● **TO DO**
The result should be an exact copy of the entries that follow, with no pictures included.

Segment Start: RECORD SET

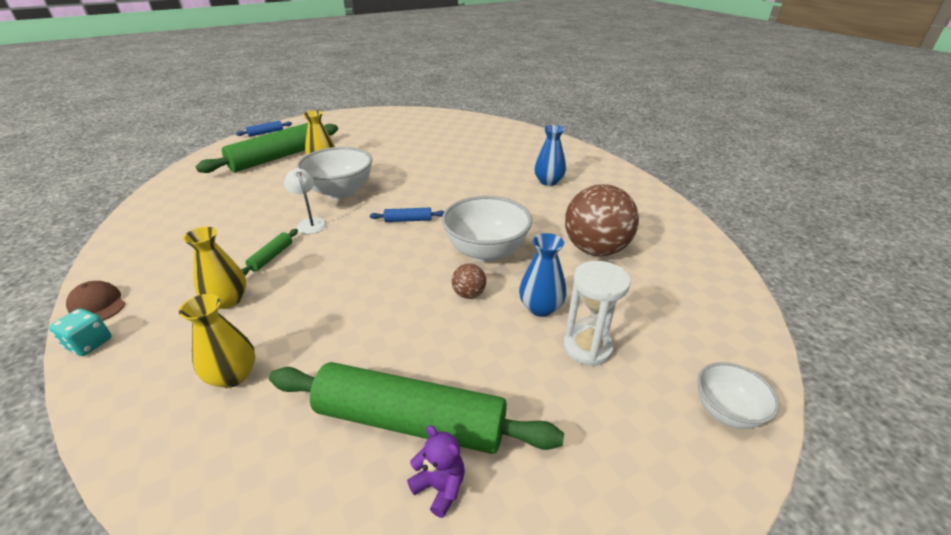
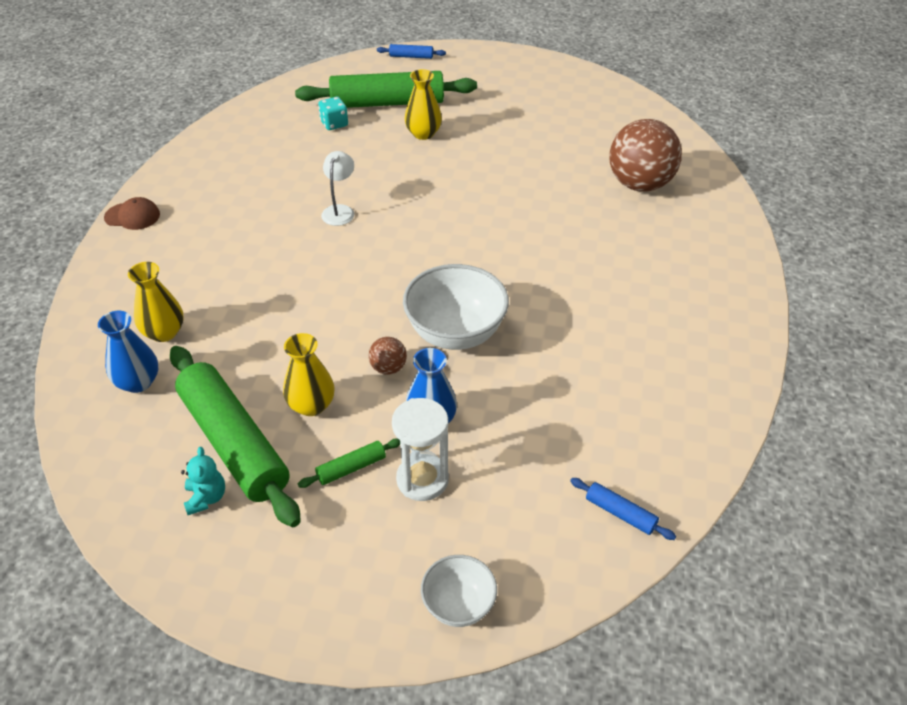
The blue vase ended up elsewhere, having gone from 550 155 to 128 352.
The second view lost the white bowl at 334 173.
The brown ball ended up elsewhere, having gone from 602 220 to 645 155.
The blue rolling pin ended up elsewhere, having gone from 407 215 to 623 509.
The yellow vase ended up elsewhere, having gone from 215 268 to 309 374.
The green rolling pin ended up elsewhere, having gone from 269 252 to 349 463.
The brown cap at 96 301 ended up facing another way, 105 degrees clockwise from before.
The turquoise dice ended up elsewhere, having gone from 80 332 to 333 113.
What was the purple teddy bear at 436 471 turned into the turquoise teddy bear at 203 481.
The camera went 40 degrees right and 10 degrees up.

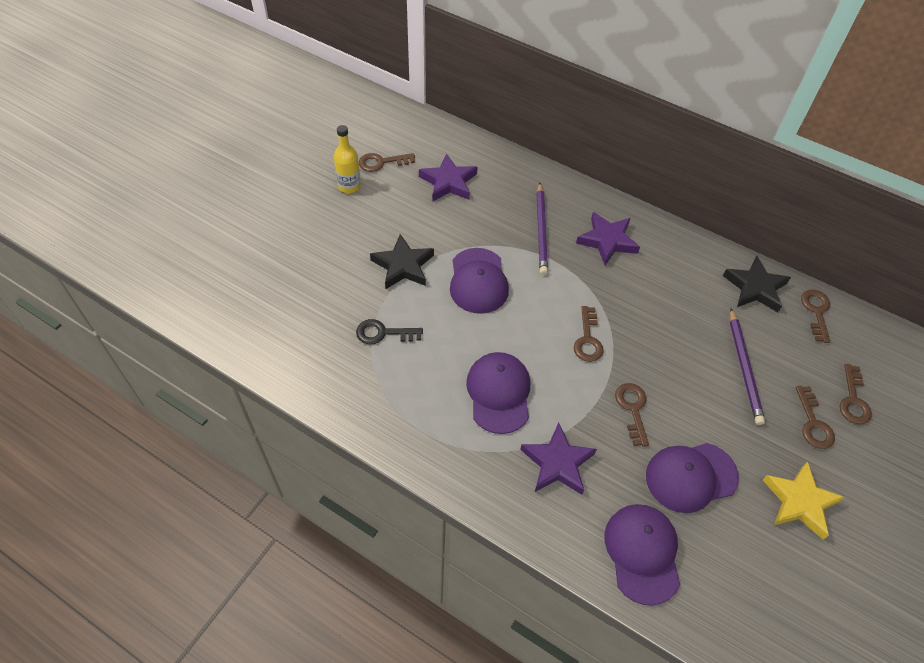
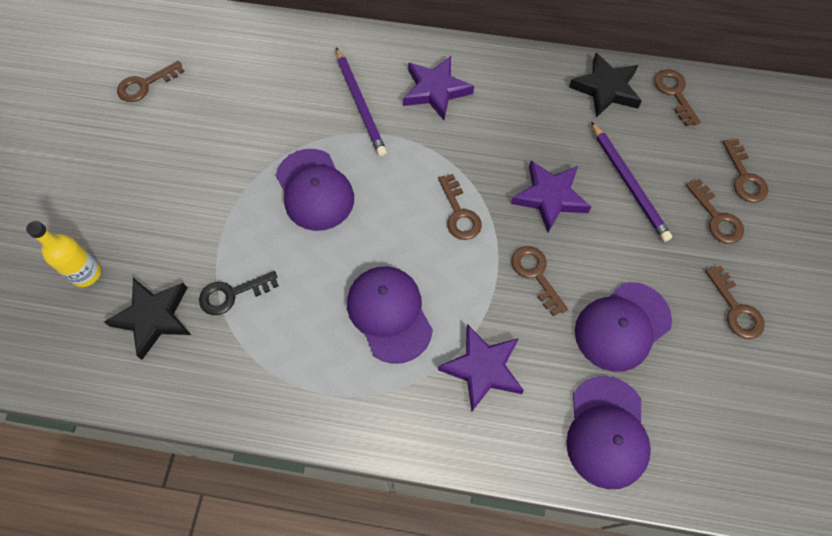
The yellow bottle ended up elsewhere, having gone from 347 159 to 63 254.
The purple star ended up elsewhere, having gone from 448 177 to 551 196.
The black star ended up elsewhere, having gone from 402 261 to 147 319.
Where the yellow star stood at 804 501, the brown key came to stand at 735 302.
The purple cap at 642 555 ended up facing another way, 150 degrees counterclockwise from before.
The camera went 20 degrees left and 10 degrees up.

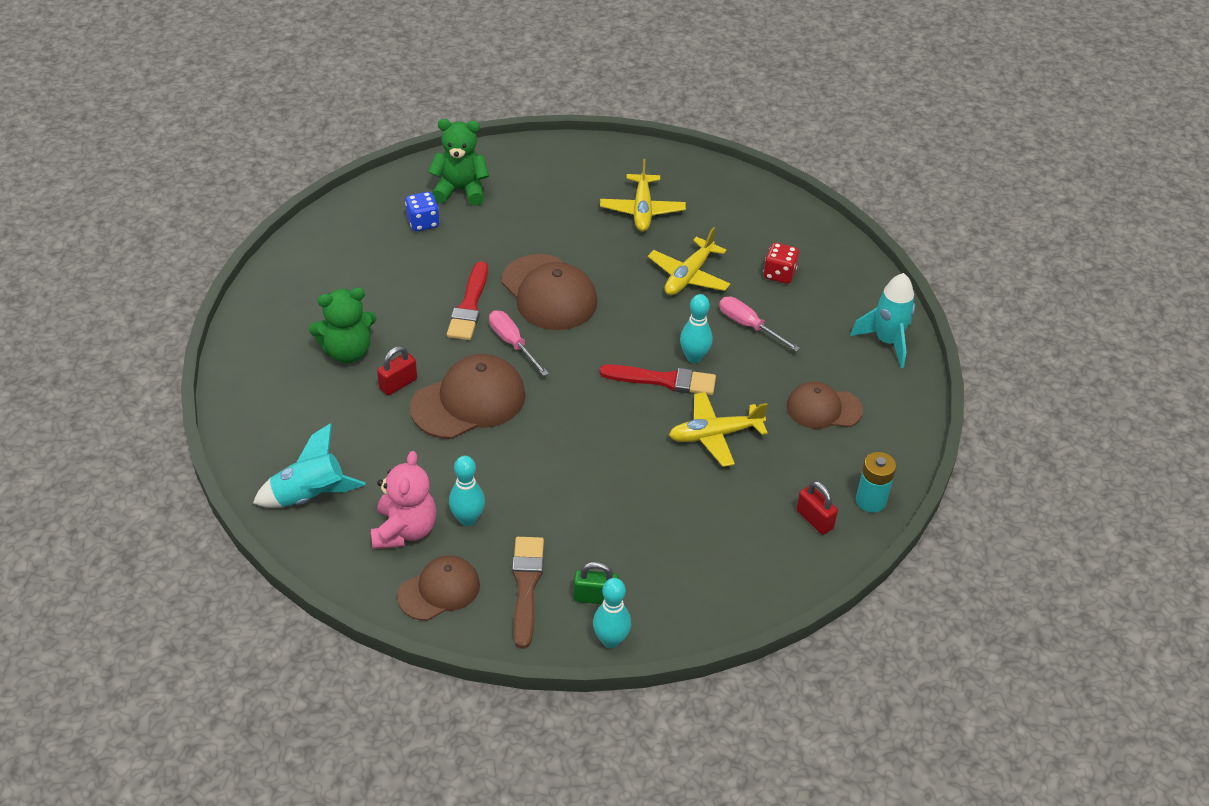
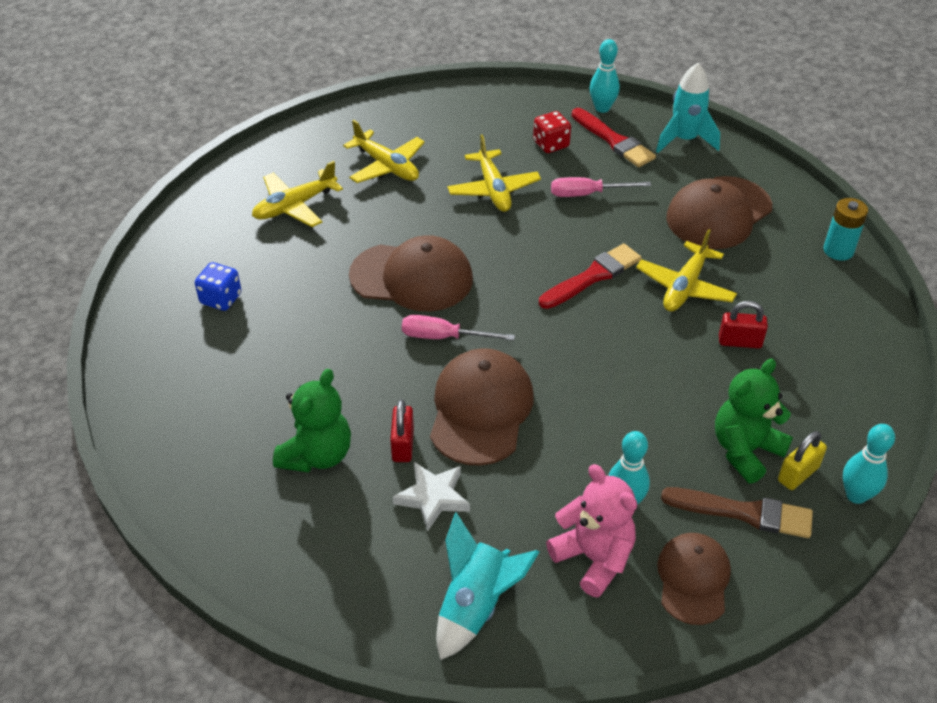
The green teddy bear ended up elsewhere, having gone from 458 162 to 754 421.
The red brush ended up elsewhere, having gone from 467 300 to 614 137.
The turquoise bowling pin ended up elsewhere, having gone from 696 328 to 605 76.
The size of the brown cap at 824 405 changed by a factor of 1.56.
The red padlock ended up elsewhere, having gone from 817 508 to 743 325.
The brown brush at 528 593 ended up facing another way, 150 degrees clockwise from before.
What was the green padlock at 596 583 turned into the yellow padlock at 802 460.
The second view gained the yellow plane at 297 194.
The second view gained the white star at 431 496.
The camera went 45 degrees left and 0 degrees up.

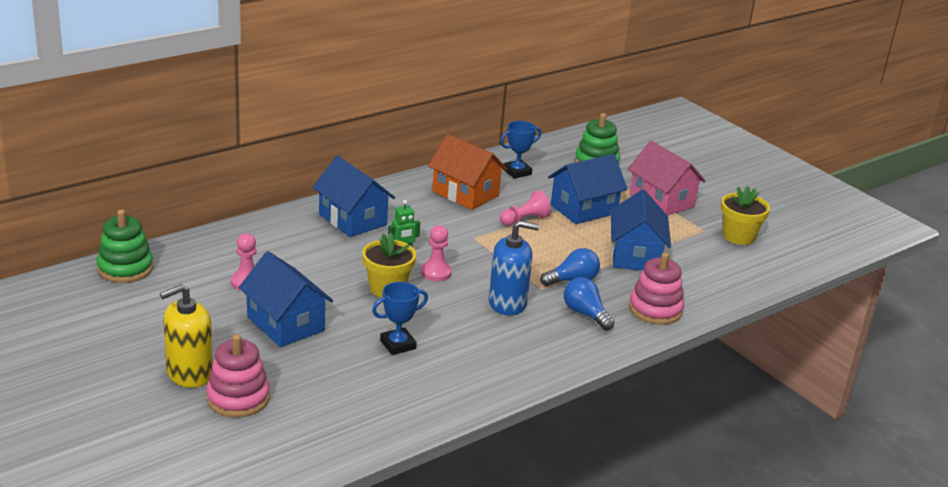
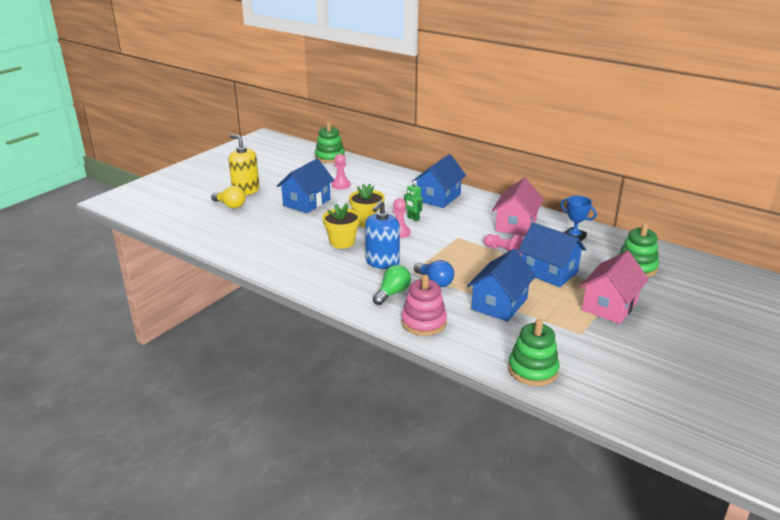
What was the orange house at 467 172 turned into the pink house at 518 207.
The yellow flower pot ended up elsewhere, having gone from 745 215 to 341 226.
The blue house at 641 230 ended up facing another way, 45 degrees counterclockwise from before.
The blue soap dispenser at 514 268 ended up facing another way, 45 degrees clockwise from before.
What was the blue light bulb at 589 303 turned into the green light bulb at 392 285.
The second view lost the blue trophy at 400 318.
Where the pink stacking toy stood at 238 376, the yellow light bulb came to stand at 228 197.
The second view gained the green stacking toy at 533 352.
The camera went 75 degrees right and 0 degrees up.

Segment End: RECORD SET

● **ANSWER SPACE**
The blue vase ended up elsewhere, having gone from 550 155 to 128 352.
The second view lost the white bowl at 334 173.
The brown ball ended up elsewhere, having gone from 602 220 to 645 155.
The blue rolling pin ended up elsewhere, having gone from 407 215 to 623 509.
The yellow vase ended up elsewhere, having gone from 215 268 to 309 374.
The green rolling pin ended up elsewhere, having gone from 269 252 to 349 463.
The brown cap at 96 301 ended up facing another way, 105 degrees clockwise from before.
The turquoise dice ended up elsewhere, having gone from 80 332 to 333 113.
What was the purple teddy bear at 436 471 turned into the turquoise teddy bear at 203 481.
The camera went 40 degrees right and 10 degrees up.

The yellow bottle ended up elsewhere, having gone from 347 159 to 63 254.
The purple star ended up elsewhere, having gone from 448 177 to 551 196.
The black star ended up elsewhere, having gone from 402 261 to 147 319.
Where the yellow star stood at 804 501, the brown key came to stand at 735 302.
The purple cap at 642 555 ended up facing another way, 150 degrees counterclockwise from before.
The camera went 20 degrees left and 10 degrees up.

The green teddy bear ended up elsewhere, having gone from 458 162 to 754 421.
The red brush ended up elsewhere, having gone from 467 300 to 614 137.
The turquoise bowling pin ended up elsewhere, having gone from 696 328 to 605 76.
The size of the brown cap at 824 405 changed by a factor of 1.56.
The red padlock ended up elsewhere, having gone from 817 508 to 743 325.
The brown brush at 528 593 ended up facing another way, 150 degrees clockwise from before.
What was the green padlock at 596 583 turned into the yellow padlock at 802 460.
The second view gained the yellow plane at 297 194.
The second view gained the white star at 431 496.
The camera went 45 degrees left and 0 degrees up.

What was the orange house at 467 172 turned into the pink house at 518 207.
The yellow flower pot ended up elsewhere, having gone from 745 215 to 341 226.
The blue house at 641 230 ended up facing another way, 45 degrees counterclockwise from before.
The blue soap dispenser at 514 268 ended up facing another way, 45 degrees clockwise from before.
What was the blue light bulb at 589 303 turned into the green light bulb at 392 285.
The second view lost the blue trophy at 400 318.
Where the pink stacking toy stood at 238 376, the yellow light bulb came to stand at 228 197.
The second view gained the green stacking toy at 533 352.
The camera went 75 degrees right and 0 degrees up.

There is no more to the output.